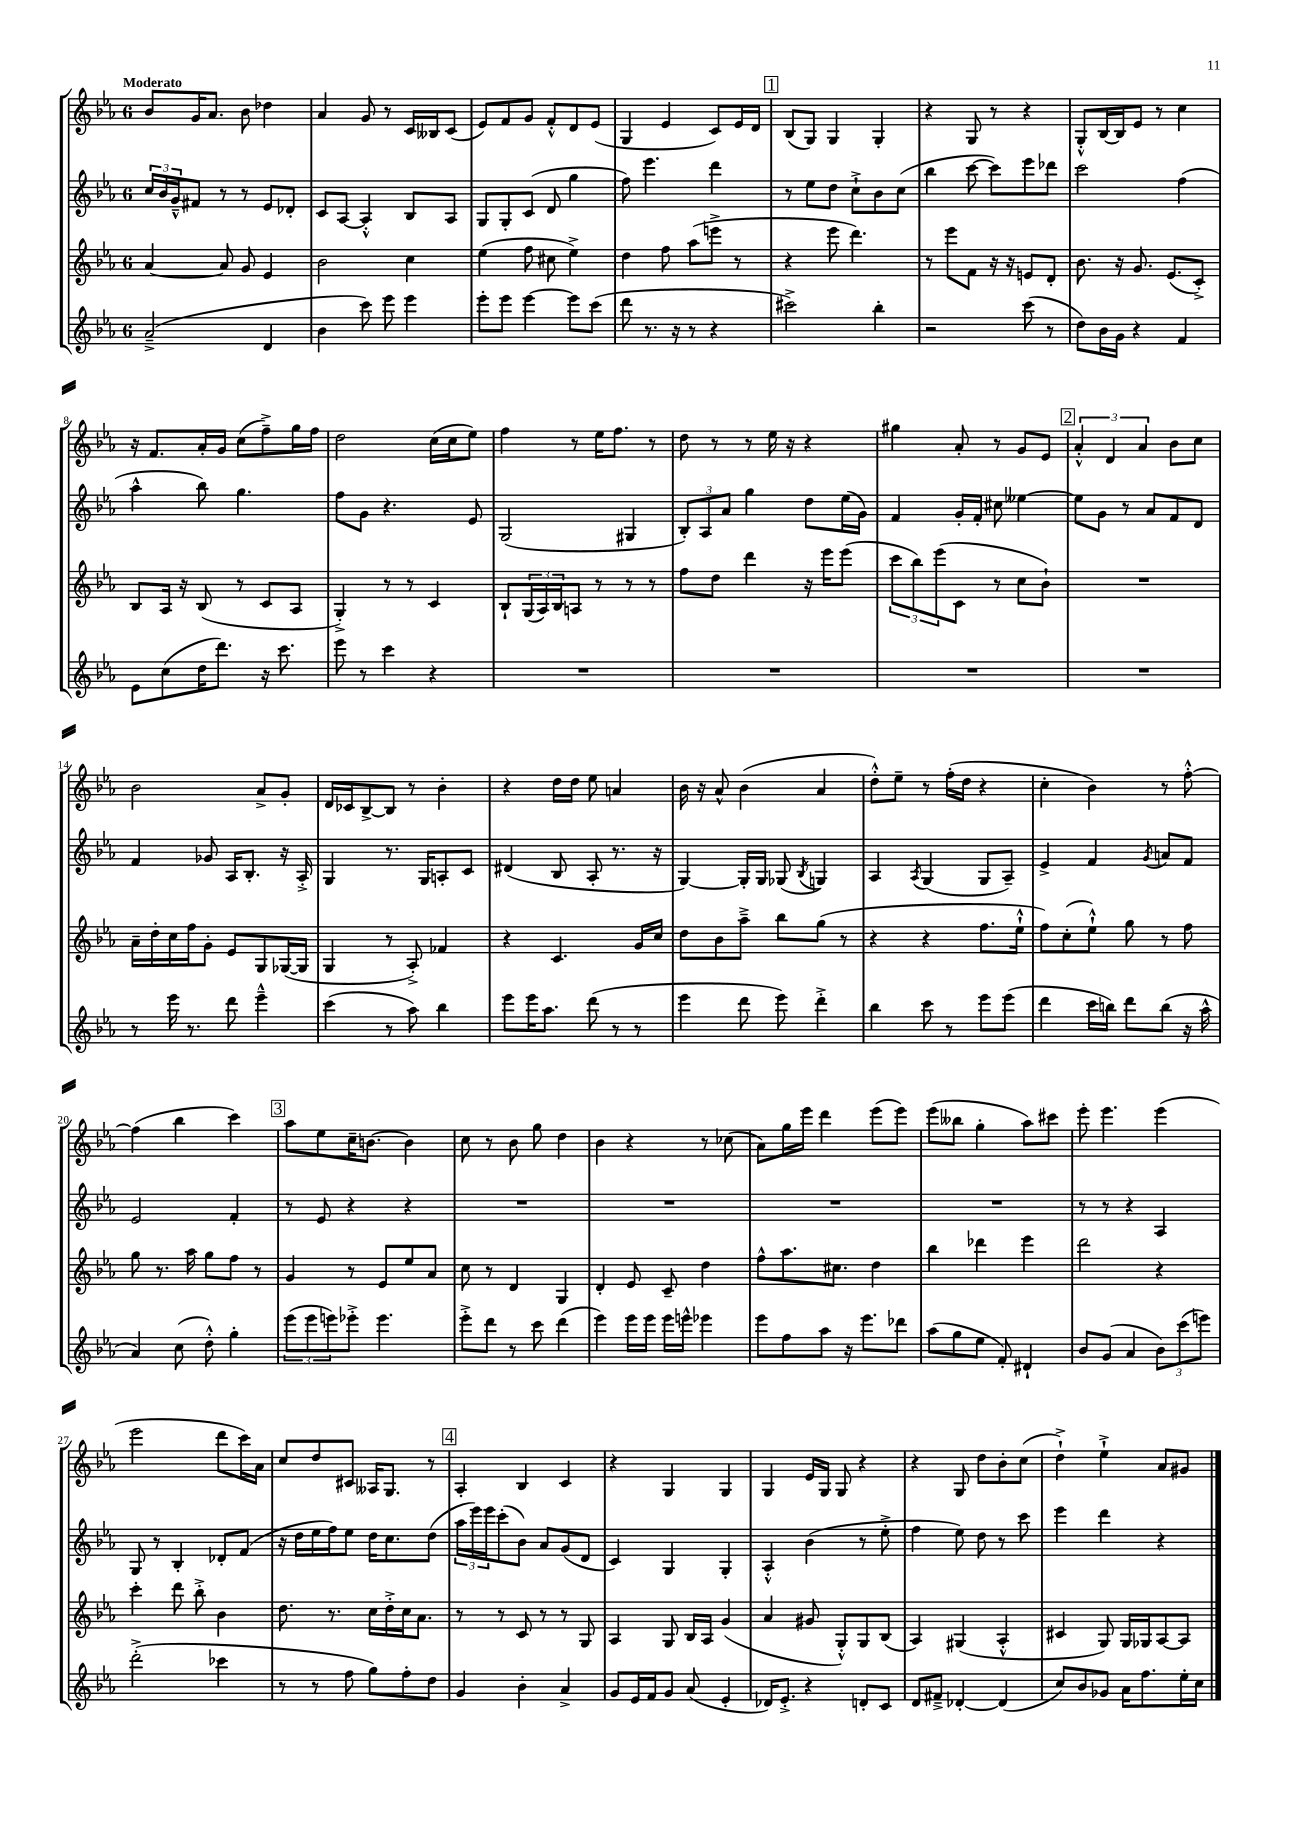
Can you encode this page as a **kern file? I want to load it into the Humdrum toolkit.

**kern	**kern	**kern	**kern
*staff4	*staff3	*staff2	*staff1
*clefG2	*clefG2	*clefG2	*clefG2
*k[b-e-a-]	*k[b-e-a-]	*k[b-e-a-]	*k[b-e-a-]
*M6/8	*M6/8	*M6/8	*M6/8
(2a-~^	[4a-	24cc	8b-
.	.	24b-	.
.	.	24g~^^	.
.	.	8f#	16g
.	.	.	8.a-
.	8a-]	8r	.
.	8g	8r	8b-
4d	4e-	8e-	4dd-
.	.	8d-'	.
=	=	=	=
4b-	2b-	8c	4a-
.	.	[8A-	.
8ccc)	.	4A-'^^]	8g
8eee-	.	.	8r
4eee-	4cc	8B-	16c
.	.	.	16B--
.	.	8A-	(8c
=	=	=	=
8eee-'	(4ee-	8G	8e-)
8eee-	.	8G'	8f
[4eee-	8ff	(8c	8g
.	8cc#	8d	8f'^^
8eee-]	4ee-^)	4gg	8d
(8ccc	.	.	(8e-
=	=	=	=
8ddd	4dd	8ff)	4G
8.r	.	4.eee-	.
.	8ff	.	4e-
16r	.	.	.
8r	(8aa-	.	.
4r	8eee^	4ddd	8c)
.	8r	.	16e-
.	.	.	16d
=	=	=	=
2ccc#^)	4r	8r	(8B-
.	.	8ee-	8G)
.	8eee-	8dd	4G
.	4.ddd)	8cc`^	.
4bb-'	.	8b-	4G'
.	.	(8cc	.
=	=	=	=
2r	8r	4bb-	4r
.	8eee-	.	.
.	8f	[8ccc	8G
.	16r	8ccc])	8r
.	16r	.	.
(8ccc	8e	8eee-	4r
8r	8d'	8ddd-	.
=	=	=	=
8dd)	8.b-	2ccc	8G'^^
16b-	.	.	[16B-
16g	16r	.	16B-]
4r	8.g	.	8e-
.	.	.	8r
.	(8.e-	.	.
4f	.	(4ff	4cc
.	8c'^)	.	.
=	=	=	=
8e-	8B-	4aa-^^	16r
.	.	.	8.f
(8cc	16A-	.	.
.	16r	.	.
16dd	(8B-	8bb-)	16a-'
8.ddd)	.	.	16g
.	8r	4.gg	(8cc
16r	8c	.	8ff~^)
8.ccc	.	.	.
.	8A-	.	16gg
.	.	.	16ff
=	=	=	=
8eee-	4G'^)	8ff	2dd
8r	.	8g	.
4ccc	8r	4.r	.
.	8r	.	.
4r	4c	.	(16cc
.	.	.	16cc
.	.	8e-	8ee-)
=	=	=	=
2.r	8B-`	(2G	4ff
.	(24G	.	.
.	24A-)	.	.
.	24B-	.	.
.	8A	.	8r
.	8r	.	16ee-
.	.	.	8.ff
.	8r	4G#	.
.	8r	.	8r
=	=	=	=
2.r	8ff	12B-')	8dd
.	.	12A-	.
.	8dd	.	8r
.	.	12a-	.
.	4ddd	4gg	8r
.	.	.	16ee-
.	.	.	16r
.	16r	8dd	4r
.	16eee-	.	.
.	(8eee-	(16ee-	.
.	.	16g)	.
=	=	=	=
2.r	12ccc	4f	4gg#
.	12bb-)	.	.
.	(12eee-	.	.
.	8c	16g'	8a-'
.	.	16f'	.
.	8r	8cc#	8r
.	8cc	[4ee--	8g
.	8b-`)	.	8e-
=	=	=	=
2.r	2.r	8ee--]	6a-'^^
.	.	8g	.
.	.	.	6d
.	.	8r	.
.	.	.	6a-
.	.	8a-	.
.	.	8f	8b-
.	.	8d	8cc
=	=	=	=
8r	16a-~	4f	2b-
.	16dd'	.	.
16eee-	16cc	.	.
8.r	16ff	.	.
.	8g'	8g-	.
8ddd	8e-	16A-	.
.	.	8.B-'	.
4eee-~^^	8G	.	8a-^
.	([16G-	16r	8g'
.	16G-]	16A-'^	.
=	=	=	=
(4ccc	4G	4G	16d
.	.	.	16c-
.	.	.	[8B-^
8r	8r	8.r	8B-]
8aa-)	8A-'^)	.	8r
.	.	16G	.
4bb-	4f-	8A'	4b-'
.	.	8c	.
=	=	=	=
8eee-	4r	(4d#	4r
16eee-	.	.	.
8.aa-	.	.	.
.	4.c	8B-	16dd
.	.	.	16dd
(8ddd	.	8A-'	8ee-
8r	.	8.r	4a
8r	16g	.	.
.	16cc	16r	.
=	=	=	=
4eee-	8dd	[4G)	16b-
.	.	.	16r
.	8b-	.	8a-^^
8ddd	8aa-~^	16G']	(4b-
.	.	16G	.
8eee-)	8bb-	(8G-	.
.	.	8qB-	.
4ddd'^	(8gg	4G)	4a-
.	8r	.	.
=	=	=	=
4bb-	4r	4A-	8dd'^^)
.	.	.	8ee-~
.	.	8qA-	.
8ccc	4r	(4G	8r
8r	.	.	(16ff'
.	.	.	16dd
8eee-	8.ff	8G	4r
(8eee-	.	8A-~)	.
.	16ee-`^^	.	.
=	=	=	=
4ddd	8ff)	4e-^	4cc'
.	(8cc'	.	.
16ccc	8ee-`^^)	4f	4b-)
16bb)	.	.	.
8ddd	8gg	.	.
.	.	8qg	.
(8bb	8r	8a	8r
16r	8ff	8f	[8ff'^^
16aa-^^	.	.	.
=	=	=	=
4a-)	8gg	2e-	(4ff]
.	8.r	.	.
(8cc	.	.	4bb-
.	16aa-	.	.
8dd'^^)	8gg	.	.
4gg'	8ff	4f'	4ccc)
.	8r	.	.
=	=	=	=
(12eee-	4g	8r	8aa-
12eee-	.	.	.
.	.	8e-	8ee-
12eee)	.	.	.
8eee-'^	8r	4r	16cc~
.	.	.	[8.b
4.eee-	8e-	.	.
.	8ee-	4r	4b]
.	8a-	.	.
=	=	=	=
8eee-'^	8cc	2.r	8cc
8ddd	8r	.	8r
8r	4d	.	8b-
8ccc	.	.	8gg
(4ddd	4G	.	4dd
=	=	=	=
4eee-)	4d'	2.r	4b-
16eee-	8e-	.	4r
16eee-	.	.	.
16eee-	8c~	.	.
16eee^^	.	.	.
4eee-	4dd	.	8r
.	.	.	(8cc-
=	=	=	=
8eee-	8ff^^	2.r	8a-)
8ff	8.aa-	.	16gg
.	.	.	16eee-
8aa-	.	.	4ddd
.	8.cc#	.	.
16r	.	.	.
8.eee-	.	.	.
.	4dd	.	(8eee-
8ddd-	.	.	8eee-)
=	=	=	=
(8aa-	4bb-	2.r	(8eee-
8gg	.	.	8bb--
8ee-	4ddd-	.	4gg'
8f')	.	.	.
4d#`	4eee-	.	8aa-)
.	.	.	8ccc#
=	=	=	=
8b-	2ddd	8r	8eee-'
(8g	.	8r	4.eee-
4a-	.	4r	.
12b-)	4r	4A-	(4eee-
(12ccc	.	.	.
12eee)	.	.	.
=	=	=	=
(2ddd'^	4ccc'	8G	2eee-
.	.	8r	.
.	8ddd	4B-'	.
.	8bb-'^	.	.
4ccc-	4b-	8d-'	8ddd
.	.	(8f	16ccc)
.	.	.	16a-
=	=	=	=
8r	8.dd	16r	8cc
.	.	16dd	.
8r	.	16ee-	8dd
.	8.r	16ff)	.
8ff	.	8ee-	8c#
8gg)	16cc	16dd	16A--
.	16dd'^	8.cc	8.G
8ff'	16cc	.	.
.	8.a-	.	.
8dd	.	(8dd	8r
=	=	=	=
4g	8r	24aa-	4A-'
.	.	24eee-)	.
.	.	24eee-	.
.	8r	(8ccc'	.
4b-'	8c	8b-)	4B-
.	8r	8a-	.
4a-^	8r	(8g	4c
.	8G	8d	.
=	=	=	=
8g	4A-	4c)	4r
16e-	.	.	.
16f	.	.	.
8g	8G	4G	4G
(8a-	16B-	.	.
.	16A-	.	.
4e-'	(4g	4G'	4G
=	=	=	=
16d-)	4a-	4A-'^^	4G
8.e-'^	.	.	.
4r	8g#	(4b-	16e-
.	.	.	16G
.	8G'^^)	.	8G
8d'	8G	8r	4r
8c	(8B-	8ee-'^	.
=	=	=	=
8d	4A-)	4ff	4r
8f#~^	.	.	.
[4d-'	(4G#	8ee-)	8G
.	.	8dd	8dd
(4d-]	4A-'^^	8r	8b-'
.	.	8ccc	(8cc
=	=	=	=
8cc)	4c#	4eee-	4dd`^)
8b-	.	.	.
8g-	8G)	4ddd	4ee-`^
16a-	16G	.	.
8.ff	16G-	.	.
.	[8A-	4r	8a-
16ee-'	8A-]	.	8g#
16cc	.	.	.
==	==	==	==
*-	*-	*-	*-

++++++

• _GIVEN INSTRUCTION_:
Pick out every line above that contains the string "kern", and copy each of them in full.

• _EXERCISE ANSWER_:
Can you encode this page as a **kern file? I want to load it into the Humdrum toolkit.
**kern	**kern	**kern	**kern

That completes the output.